- [Problem to solve]:
Convert the data below into a JSON list of strings, one string per line, leaving out any blank lines.

-- start Material provided --

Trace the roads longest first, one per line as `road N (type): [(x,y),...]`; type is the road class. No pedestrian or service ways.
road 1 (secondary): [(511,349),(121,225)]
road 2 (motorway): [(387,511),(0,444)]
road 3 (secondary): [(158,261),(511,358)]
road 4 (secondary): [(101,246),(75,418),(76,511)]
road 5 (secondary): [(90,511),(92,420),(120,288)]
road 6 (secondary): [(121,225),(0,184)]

-- end Material provided --

- [Answer to the task]:
[
  "Trace the roads longest first, one per line as `road N (type): [(x,y),...]`; type is the road class. No pedestrian or service ways.",
  "road 1 (secondary): [(511,349),(121,225)]",
  "road 2 (motorway): [(387,511),(0,444)]",
  "road 3 (secondary): [(158,261),(511,358)]",
  "road 4 (secondary): [(101,246),(75,418),(76,511)]",
  "road 5 (secondary): [(90,511),(92,420),(120,288)]",
  "road 6 (secondary): [(121,225),(0,184)]"
]